What you are asked to do: All lines after the one containing "orange semicircle: (199, 328)" are needed, along with that line itself. Please repeat them exactly through the end of the entries.

───── Exercise data ─────

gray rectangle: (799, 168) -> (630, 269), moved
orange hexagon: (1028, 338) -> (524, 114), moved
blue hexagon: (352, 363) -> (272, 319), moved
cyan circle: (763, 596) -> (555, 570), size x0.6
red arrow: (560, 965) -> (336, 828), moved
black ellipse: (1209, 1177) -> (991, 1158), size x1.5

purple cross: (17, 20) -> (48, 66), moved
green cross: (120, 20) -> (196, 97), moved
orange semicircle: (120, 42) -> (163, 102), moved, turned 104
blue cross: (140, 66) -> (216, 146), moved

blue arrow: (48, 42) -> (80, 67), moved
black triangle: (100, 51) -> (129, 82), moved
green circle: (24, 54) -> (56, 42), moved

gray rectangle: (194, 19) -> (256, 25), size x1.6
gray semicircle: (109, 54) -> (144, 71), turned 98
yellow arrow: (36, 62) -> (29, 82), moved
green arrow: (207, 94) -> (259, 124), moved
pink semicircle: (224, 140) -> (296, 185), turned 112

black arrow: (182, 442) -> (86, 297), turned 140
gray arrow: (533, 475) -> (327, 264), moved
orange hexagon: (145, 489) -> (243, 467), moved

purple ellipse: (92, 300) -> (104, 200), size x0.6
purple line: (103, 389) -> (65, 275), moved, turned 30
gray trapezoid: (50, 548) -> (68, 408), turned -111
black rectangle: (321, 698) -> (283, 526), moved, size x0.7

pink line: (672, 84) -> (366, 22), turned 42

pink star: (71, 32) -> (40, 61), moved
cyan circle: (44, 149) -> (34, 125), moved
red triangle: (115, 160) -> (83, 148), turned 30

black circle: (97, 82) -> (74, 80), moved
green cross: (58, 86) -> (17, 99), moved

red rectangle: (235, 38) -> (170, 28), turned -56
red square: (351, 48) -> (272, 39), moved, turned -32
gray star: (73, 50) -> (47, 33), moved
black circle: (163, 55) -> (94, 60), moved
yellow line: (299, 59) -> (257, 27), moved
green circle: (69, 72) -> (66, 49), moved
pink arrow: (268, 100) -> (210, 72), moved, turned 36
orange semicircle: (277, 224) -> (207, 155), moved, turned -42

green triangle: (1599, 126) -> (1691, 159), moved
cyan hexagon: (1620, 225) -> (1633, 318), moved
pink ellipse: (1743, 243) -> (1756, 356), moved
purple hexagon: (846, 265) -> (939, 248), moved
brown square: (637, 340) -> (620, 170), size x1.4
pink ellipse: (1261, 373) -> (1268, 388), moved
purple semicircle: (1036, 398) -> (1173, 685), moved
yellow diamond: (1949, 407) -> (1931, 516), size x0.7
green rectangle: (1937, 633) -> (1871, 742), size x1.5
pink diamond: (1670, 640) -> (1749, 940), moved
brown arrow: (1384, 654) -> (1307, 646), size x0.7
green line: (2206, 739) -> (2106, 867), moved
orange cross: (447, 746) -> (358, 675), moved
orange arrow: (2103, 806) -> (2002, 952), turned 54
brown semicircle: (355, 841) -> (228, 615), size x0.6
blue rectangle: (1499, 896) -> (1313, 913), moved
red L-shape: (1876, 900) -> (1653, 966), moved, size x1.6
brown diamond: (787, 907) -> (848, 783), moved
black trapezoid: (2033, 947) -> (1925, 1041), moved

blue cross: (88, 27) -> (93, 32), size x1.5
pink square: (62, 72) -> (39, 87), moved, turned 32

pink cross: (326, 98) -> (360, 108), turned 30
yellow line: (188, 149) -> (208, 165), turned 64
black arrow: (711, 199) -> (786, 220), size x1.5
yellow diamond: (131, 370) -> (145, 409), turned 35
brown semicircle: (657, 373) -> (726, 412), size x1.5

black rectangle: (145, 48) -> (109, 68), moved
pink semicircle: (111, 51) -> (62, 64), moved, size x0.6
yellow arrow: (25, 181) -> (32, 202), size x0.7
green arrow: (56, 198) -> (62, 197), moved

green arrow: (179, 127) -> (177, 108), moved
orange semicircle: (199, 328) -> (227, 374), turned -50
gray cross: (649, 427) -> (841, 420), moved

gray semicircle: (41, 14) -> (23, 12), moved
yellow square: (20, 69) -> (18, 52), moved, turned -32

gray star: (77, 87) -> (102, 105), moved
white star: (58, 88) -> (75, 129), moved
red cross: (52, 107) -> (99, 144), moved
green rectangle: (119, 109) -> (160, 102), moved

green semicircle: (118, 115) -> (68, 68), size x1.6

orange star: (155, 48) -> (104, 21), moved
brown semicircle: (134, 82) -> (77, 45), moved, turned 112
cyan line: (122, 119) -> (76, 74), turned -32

─────

Final answer:
orange semicircle: (199, 328) -> (227, 374), turned -50
gray cross: (649, 427) -> (841, 420), moved

gray semicircle: (41, 14) -> (23, 12), moved
yellow square: (20, 69) -> (18, 52), moved, turned -32

gray star: (77, 87) -> (102, 105), moved
white star: (58, 88) -> (75, 129), moved
red cross: (52, 107) -> (99, 144), moved
green rectangle: (119, 109) -> (160, 102), moved

green semicircle: (118, 115) -> (68, 68), size x1.6

orange star: (155, 48) -> (104, 21), moved
brown semicircle: (134, 82) -> (77, 45), moved, turned 112
cyan line: (122, 119) -> (76, 74), turned -32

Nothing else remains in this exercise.